▶ _WORK TO BE COMPLETED_
Display each line of the records in which the string "clef" appears.

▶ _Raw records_
************
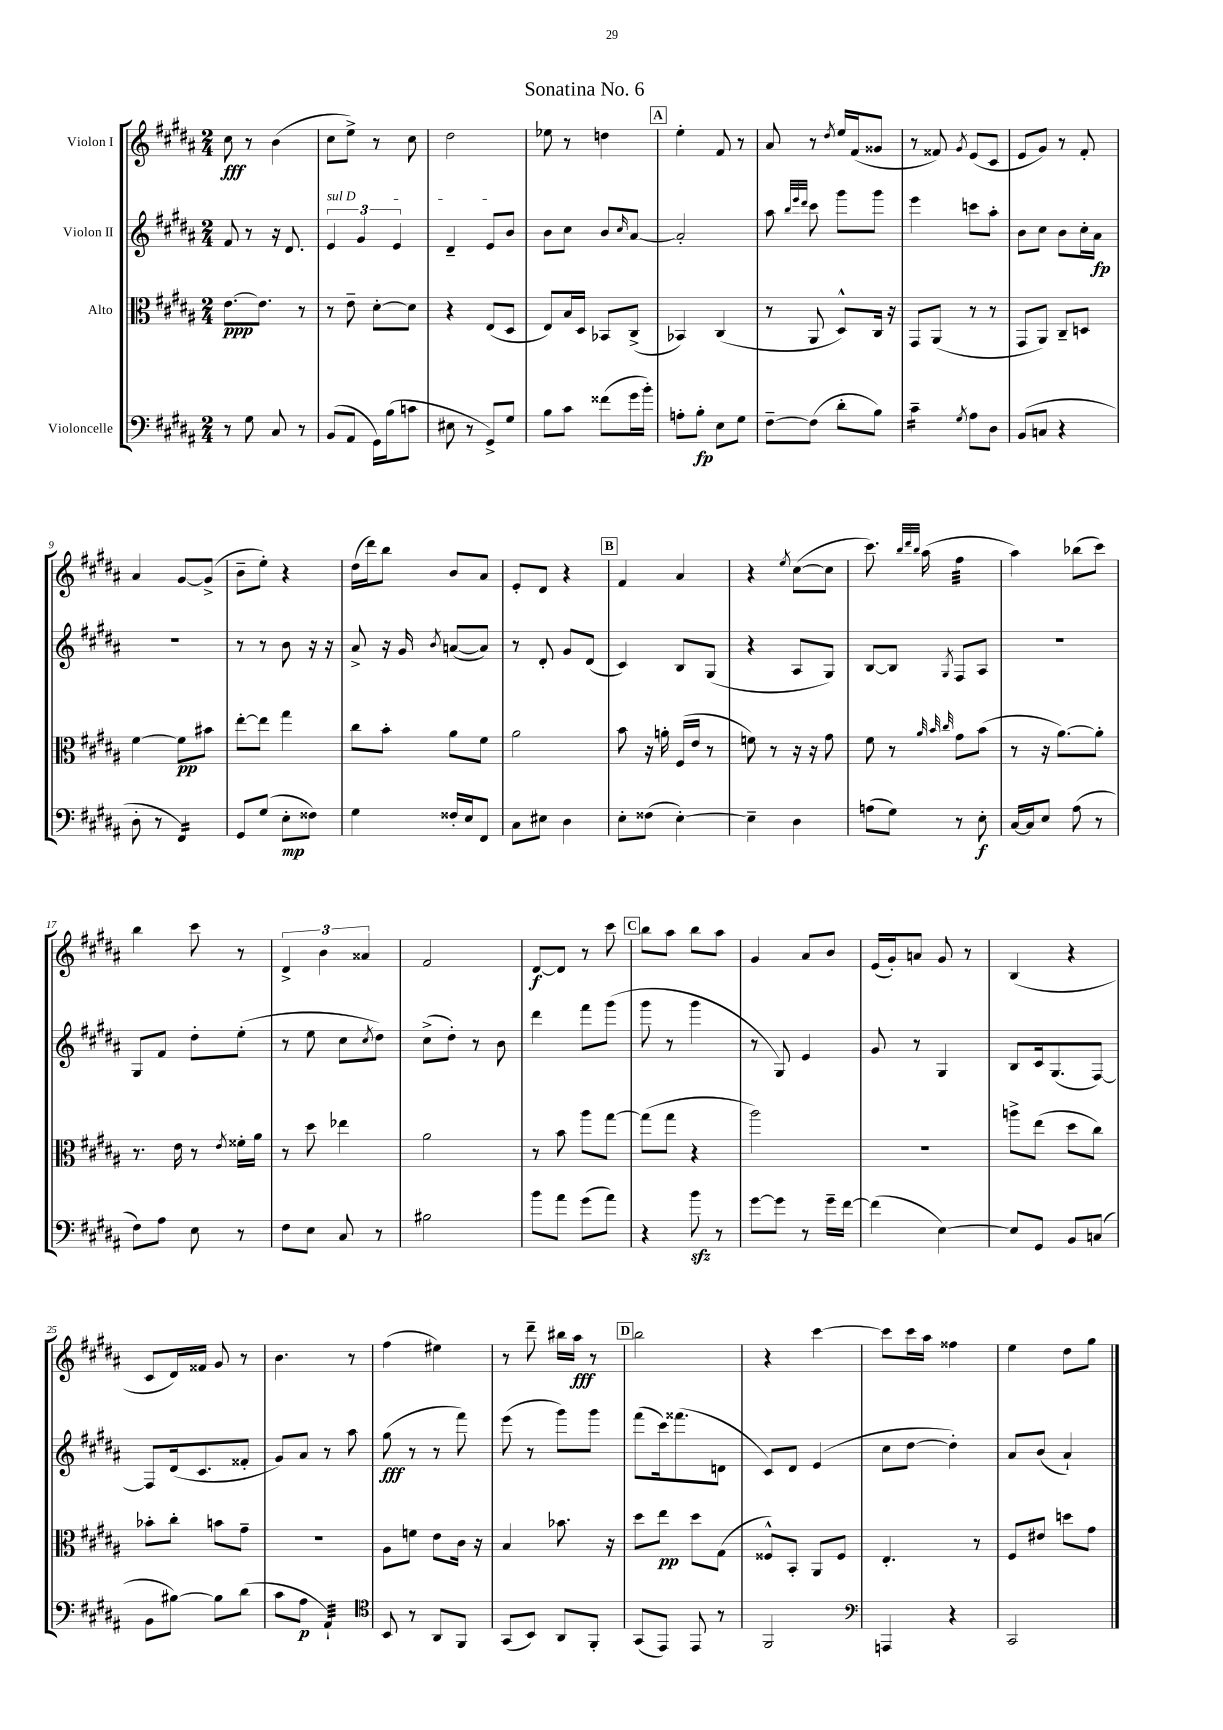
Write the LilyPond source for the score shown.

\header { title = "Sonatina No. 6" }
<<
\new StaffGroup <<
\new Staff = "s0" \with { instrumentName = "Violon I" } {
    \clef treble \key b \major \numericTimeSignature \time 2/4
    cis''8\fff r8 b'4( |
    cis''8 e''8->) r8 cis''8 |
    dis''2 |
    ees''8 r8 d''4 |
    \mark \markup { \box "A" } e''4-. fis'8 r8 |
    ais'8 r8 \acciaccatura { dis''8 } e''16 fis'16( gisis'8 |
    r8 fisis'8) \acciaccatura { gis'8 } e'8( cis'8 |
    e'8 gis'8) r8 fis'8-. |
    ais'4 gis'8~ gis'8->( |
    b'8-- e''8-.) r4 |
    dis''16( dis'''16) b''8 b'8 ais'8 |
    e'8-. dis'8 r4 |
    \mark \markup { \box "B" } fis'4 ais'4 |
    r4 \acciaccatura { e''8 } cis''8~( cis''8 |
    cis'''8.) \grace { b''32 dis'''32 b''32 } ais''16( fis''4:32 |
    ais''4) bes''8( cis'''8) |
    b''4 cis'''8 r8 |
    \tuplet 3/2 { dis'4-> b'4 aisis'4 } |
    fis'2 |
    dis'8~\f dis'8 r8 cis'''8 |
    \mark \markup { \box "C" } b''8 ais''8 b''8 ais''8 |
    gis'4 ais'8 b'8 |
    e'16( gis'16-.) a'8 gis'8 r8 |
    b4( r4 |
    cis'8 dis'16) fisis'16 gis'8 r8 |
    b'4. r8 |
    fis''4( eis''4) |
    r8 dis'''8-- bis''16 ais''16\fff r8 |
    \mark \markup { \box "D" } b''2 |
    r4 cis'''4~ |
    cis'''8 cis'''16 ais''16 fisis''4 |
    e''4 dis''8 gis''8 \bar "|." |
}
\new Staff = "s1" \with { instrumentName = "Violon II" } {
    \clef treble \key b \major \numericTimeSignature \time 2/4
    fis'8 r8 r16 dis'8. |
    \tuplet 3/2 { \once \override TextSpanner.bound-details.left.text = \markup { \italic "sul D" } e'4\startTextSpan gis'4 e'4 } |
    dis'4-- e'8 b'8\stopTextSpan |
    b'8 cis''8 b'8 \grace { cis''16 } ais'8~ |
    \mark \markup { \box "A" } ais'2-. |
    ais''8 \grace { b''32 e'''32 dis'''32 } cis'''8 gis'''8 gis'''8 |
    e'''4 c'''8 ais''8-. |
    b'8 cis''8 b'8 cis''16-. ais'16\fp |
    r2 |
    r8 r8 b'8 r16 r16 |
    ais'8-> r16 gis'16 \acciaccatura { b'8 } a'8~( a'8) |
    r8 dis'8-. gis'8 dis'8( |
    \mark \markup { \box "B" } cis'4) b8 gis8( |
    r4 ais8 gis8) |
    b8~ b8 \acciaccatura { gis8 } fis8 ais8 |
    R2 |
    gis8 fis'8 dis''8-. e''8-.( |
    r8 e''8 cis''8 \acciaccatura { cis''8 } dis''8) |
    cis''8->( dis''8-.) r8 b'8 |
    dis'''4 fis'''8 gis'''8( |
    \mark \markup { \box "C" } gis'''8 r8 gis'''4 |
    r8 gis8) e'4 |
    gis'8 r8 gis4 |
    b8 cis'16 gis8.( fis8~) |
    fis8 dis'16( cis'8. fisis'8-. |
    gis'8) ais'8 r8 ais''8 |
    gis''8\fff( r8 r8 fis'''8) |
    e'''8( r8 gis'''8) gis'''8 |
    \mark \markup { \box "D" } fis'''8( cis'''16) fisis'''8.( d'8 |
    cis'8) dis'8 e'4( |
    cis''8 dis''8~ dis''4-.) |
    ais'8 b'8( ais'4-!) \bar "|." |
}
\new Staff = "s2" \with { instrumentName = "Alto" } {
    \clef alto \key b \major \numericTimeSignature \time 2/4
    e'8.~\ppp e'8. r8 |
    r8 e'8-- dis'8~-. dis'8 |
    r4 e8( dis8 |
    e8) b16 dis16 bes,8 cis8->( |
    \mark \markup { \box "A" } bes,4) cis4( |
    r8 ais,8 dis8-^) cis16 r16 |
    gis,8 ais,8( r8 r8 |
    gis,8 ais,8) cis8-- d8 |
    fis'4~ fis'8\pp bis'8 |
    e''8~-. e''8 gis''4 |
    cis''8 b'8-. ais'8 fis'8 |
    ais'2 |
    \mark \markup { \box "B" } b'8 r16 a'16-. fis16( e'16 r8 |
    f'8) r8 r16 r16 gis'8 |
    fis'8 r8 \grace { ais'32 b'32 cis''32 } gis'8 b'8( |
    r8 r16 ais'8.~) ais'8-. |
    r8. e'16 r8 \acciaccatura { e'8 } fisis'16-. ais'16 |
    r8 dis''8 ees''4 |
    ais'2 |
    r8 b'8 ais''8 gis''8~ |
    \mark \markup { \box "C" } gis''8( gis''8 r4 |
    ais''2) |
    r2 |
    a''8-> e''8( dis''8 cis''8) |
    bes'8-. cis''8-. b'8 gis'8-- |
    r2 |
    ais8 f'8 e'8 cis'16 r16 |
    b4 bes'8. r16 |
    \mark \markup { \box "D" } dis''8 e''8\pp dis''8 gis8( |
    fisis8-^) b,8-. ais,8 fisis8 |
    e4.-. r8 |
    fis8 eis'8 d''8 gis'8 \bar "|." |
}
\new Staff = "s3" \with { instrumentName = "Violoncelle" } {
    \clef bass \key b \major \numericTimeSignature \time 2/4
    r8 gis8 cis8 r8 |
    b,8( ais,8 gis,16) b16( c'8 |
    eis8 r8 gis,8->) gis8 |
    b8 cis'8 fisis'8( gis'16 b'16-.) |
    \mark \markup { \box "A" } a8-. b8-.\fp e8 gis8 |
    fis8~-- fis8( dis'8-. b8) |
    cis'4:16-- \acciaccatura { gis8 } ais8 dis8 |
    b,8( c8 r4 |
    dis8-. r8 fis,4:16) |
    gis,8 gis8( e8-.\mp fisis8) |
    gis4 fisis16-. e16 fis,8 |
    cis8 eis8 dis4 |
    \mark \markup { \box "B" } e8-. fisis8( e4~-.) |
    e4-- dis4 |
    a8( gis8) r8 e8-.\f |
    cis16~ cis16 e8 ais8( r8 |
    fis8) ais8 e8 r8 |
    fis8 e8 cis8 r8 |
    bis2 |
    b'8 ais'8 gis'8( ais'8) |
    \mark \markup { \box "C" } r4 b'8\sfz r8 |
    gis'8~ gis'8 r8 gis'16-- fis'16~ |
    fis'4( e4~) |
    e8 gis,8 b,8 c8( |
    b,8 bis8~) bis8 dis'8( |
    cis'8 ais8\p \clef tenor ais,4:32-!) |
    b,8 r8 ais,8 fis,8 |
    gis,8( b,8) ais,8 fis,8-. |
    \mark \markup { \box "D" } gis,8( e,8) e,8 r8 |
    fis,2 |
    \clef bass a,,4 r4 |
    cis,2 \bar "|." |
}
>>
>>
************
▶ _TASK RESULT_
    \clef treble \key b \major \numericTimeSignature \time 2/4
    \clef treble \key b \major \numericTimeSignature \time 2/4
    \clef alto \key b \major \numericTimeSignature \time 2/4
    \clef bass \key b \major \numericTimeSignature \time 2/4
    cis'8 ais8\p \clef tenor ais,4:32-!) |
    \clef bass a,,4 r4 |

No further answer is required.